A word-for-word copy of every entry below is required; the images do not belong in it.

(Spatial object tracking data)
——————

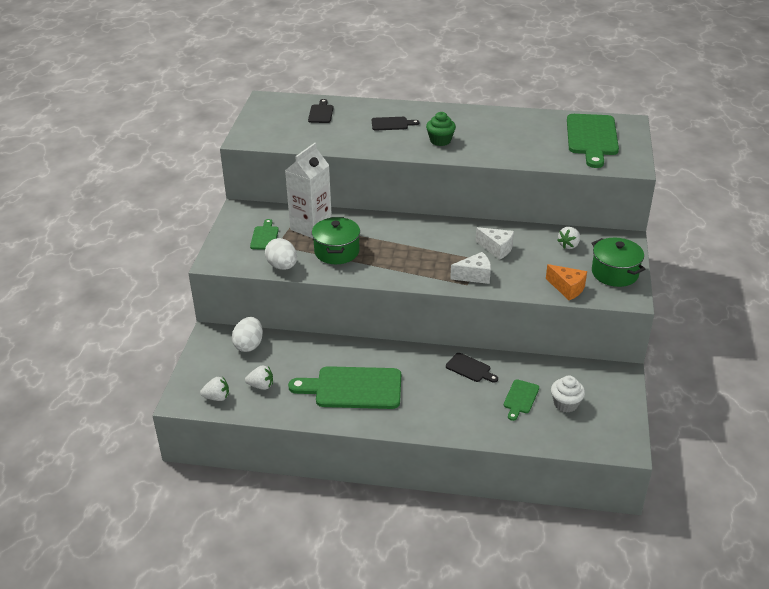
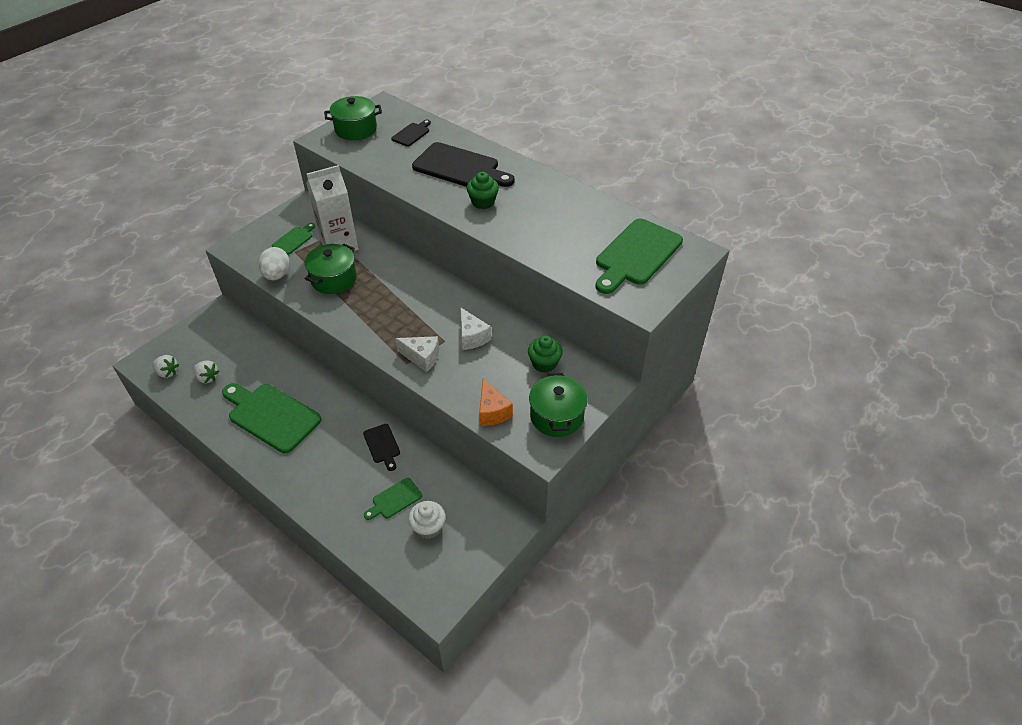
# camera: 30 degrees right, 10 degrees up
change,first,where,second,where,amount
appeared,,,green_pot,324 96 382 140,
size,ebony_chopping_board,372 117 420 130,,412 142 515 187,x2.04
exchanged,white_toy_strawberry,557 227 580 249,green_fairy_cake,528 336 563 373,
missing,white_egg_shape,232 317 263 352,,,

——————

Exercise solution —
# camera: 30 degrees right, 10 degrees up
change,first,where,second,where,amount
appeared,,,green_pot,324 96 382 140,
size,ebony_chopping_board,372 117 420 130,,412 142 515 187,x2.04
exchanged,white_toy_strawberry,557 227 580 249,green_fairy_cake,528 336 563 373,
missing,white_egg_shape,232 317 263 352,,,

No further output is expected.